• [Task requirements]: Copy the records below, replacing "center" with "midpoint" and leaving everything else unchanged.

Data taken from a collection
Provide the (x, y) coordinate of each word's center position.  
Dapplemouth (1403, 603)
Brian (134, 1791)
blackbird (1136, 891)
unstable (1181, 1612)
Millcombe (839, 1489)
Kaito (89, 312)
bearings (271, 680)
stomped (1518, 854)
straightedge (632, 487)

• [Full answer]:
Provide the (x, y) coordinate of each word's midpoint position.  
Dapplemouth (1403, 603)
Brian (134, 1791)
blackbird (1136, 891)
unstable (1181, 1612)
Millcombe (839, 1489)
Kaito (89, 312)
bearings (271, 680)
stomped (1518, 854)
straightedge (632, 487)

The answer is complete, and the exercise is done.